Directions =>
Beginning with the first line of the data and ending with the line that contains "39: (231, 184)", render those lines as a numbered list, omitting any blank lines.
_____
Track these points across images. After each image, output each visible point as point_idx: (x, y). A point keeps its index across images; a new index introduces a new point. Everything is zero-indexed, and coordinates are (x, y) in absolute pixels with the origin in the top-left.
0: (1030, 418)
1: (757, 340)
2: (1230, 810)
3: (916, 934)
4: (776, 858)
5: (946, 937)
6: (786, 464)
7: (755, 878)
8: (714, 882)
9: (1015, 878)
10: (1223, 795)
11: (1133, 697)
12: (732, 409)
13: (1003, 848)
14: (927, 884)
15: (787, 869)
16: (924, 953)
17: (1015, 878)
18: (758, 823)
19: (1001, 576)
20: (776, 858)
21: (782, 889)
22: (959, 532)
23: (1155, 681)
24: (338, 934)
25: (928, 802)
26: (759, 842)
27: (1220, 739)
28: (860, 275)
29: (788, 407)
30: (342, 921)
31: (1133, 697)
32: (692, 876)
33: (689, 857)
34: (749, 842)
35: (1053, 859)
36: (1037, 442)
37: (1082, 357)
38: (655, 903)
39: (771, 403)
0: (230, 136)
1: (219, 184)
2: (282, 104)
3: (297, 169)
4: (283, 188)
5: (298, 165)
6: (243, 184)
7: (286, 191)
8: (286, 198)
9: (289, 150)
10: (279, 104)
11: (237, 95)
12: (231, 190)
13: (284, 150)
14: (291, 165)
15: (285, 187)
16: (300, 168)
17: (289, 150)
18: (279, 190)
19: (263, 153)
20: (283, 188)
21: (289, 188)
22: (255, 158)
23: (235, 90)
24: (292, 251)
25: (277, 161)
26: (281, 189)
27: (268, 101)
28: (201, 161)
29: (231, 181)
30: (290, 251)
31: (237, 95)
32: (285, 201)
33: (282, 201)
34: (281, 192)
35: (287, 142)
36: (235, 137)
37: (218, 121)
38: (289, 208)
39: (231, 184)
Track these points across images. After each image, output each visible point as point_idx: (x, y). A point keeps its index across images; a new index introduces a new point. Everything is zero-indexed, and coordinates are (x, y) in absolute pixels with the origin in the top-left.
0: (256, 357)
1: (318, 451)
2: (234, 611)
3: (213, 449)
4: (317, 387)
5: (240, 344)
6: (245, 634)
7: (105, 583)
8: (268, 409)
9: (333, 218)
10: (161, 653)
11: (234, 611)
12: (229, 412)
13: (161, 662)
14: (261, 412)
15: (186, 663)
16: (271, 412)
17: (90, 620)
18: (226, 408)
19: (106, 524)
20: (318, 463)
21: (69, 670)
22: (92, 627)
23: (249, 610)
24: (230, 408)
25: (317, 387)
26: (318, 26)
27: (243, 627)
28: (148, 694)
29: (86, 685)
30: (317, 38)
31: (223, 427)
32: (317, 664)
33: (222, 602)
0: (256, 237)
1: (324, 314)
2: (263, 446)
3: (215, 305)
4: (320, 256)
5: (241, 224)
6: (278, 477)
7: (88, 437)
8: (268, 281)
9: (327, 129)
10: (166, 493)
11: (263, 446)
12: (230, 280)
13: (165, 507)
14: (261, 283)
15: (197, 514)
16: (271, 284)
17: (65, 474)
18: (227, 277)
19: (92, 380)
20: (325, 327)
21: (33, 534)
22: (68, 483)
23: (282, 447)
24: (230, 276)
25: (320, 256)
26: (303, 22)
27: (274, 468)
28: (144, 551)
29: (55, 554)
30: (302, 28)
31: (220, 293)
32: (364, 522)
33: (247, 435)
_____
Output below =>
1. Track these points across images. After each image, output each visible point as point_idx: (x, y). A point keeps its index across images; a new index introduces a new point. Everything is zero-indexed, and coordinates are (x, y) in absolute pixels with the origin in the top-left.
2. 0: (1030, 418)
3. 1: (757, 340)
4. 2: (1230, 810)
5. 3: (916, 934)
6. 4: (776, 858)
7. 5: (946, 937)
8. 6: (786, 464)
9. 7: (755, 878)
10. 8: (714, 882)
11. 9: (1015, 878)
12. 10: (1223, 795)
13. 11: (1133, 697)
14. 12: (732, 409)
15. 13: (1003, 848)
16. 14: (927, 884)
17. 15: (787, 869)
18. 16: (924, 953)
19. 17: (1015, 878)
20. 18: (758, 823)
21. 19: (1001, 576)
22. 20: (776, 858)
23. 21: (782, 889)
24. 22: (959, 532)
25. 23: (1155, 681)
26. 24: (338, 934)
27. 25: (928, 802)
28. 26: (759, 842)
29. 27: (1220, 739)
30. 28: (860, 275)
31. 29: (788, 407)
32. 30: (342, 921)
33. 31: (1133, 697)
34. 32: (692, 876)
35. 33: (689, 857)
36. 34: (749, 842)
37. 35: (1053, 859)
38. 36: (1037, 442)
39. 37: (1082, 357)
40. 38: (655, 903)
41. 39: (771, 403)
42. 0: (230, 136)
43. 1: (219, 184)
44. 2: (282, 104)
45. 3: (297, 169)
46. 4: (283, 188)
47. 5: (298, 165)
48. 6: (243, 184)
49. 7: (286, 191)
50. 8: (286, 198)
51. 9: (289, 150)
52. 10: (279, 104)
53. 11: (237, 95)
54. 12: (231, 190)
55. 13: (284, 150)
56. 14: (291, 165)
57. 15: (285, 187)
58. 16: (300, 168)
59. 17: (289, 150)
60. 18: (279, 190)
61. 19: (263, 153)
62. 20: (283, 188)
63. 21: (289, 188)
64. 22: (255, 158)
65. 23: (235, 90)
66. 24: (292, 251)
67. 25: (277, 161)
68. 26: (281, 189)
69. 27: (268, 101)
70. 28: (201, 161)
71. 29: (231, 181)
72. 30: (290, 251)
73. 31: (237, 95)
74. 32: (285, 201)
75. 33: (282, 201)
76. 34: (281, 192)
77. 35: (287, 142)
78. 36: (235, 137)
79. 37: (218, 121)
80. 38: (289, 208)
81. 39: (231, 184)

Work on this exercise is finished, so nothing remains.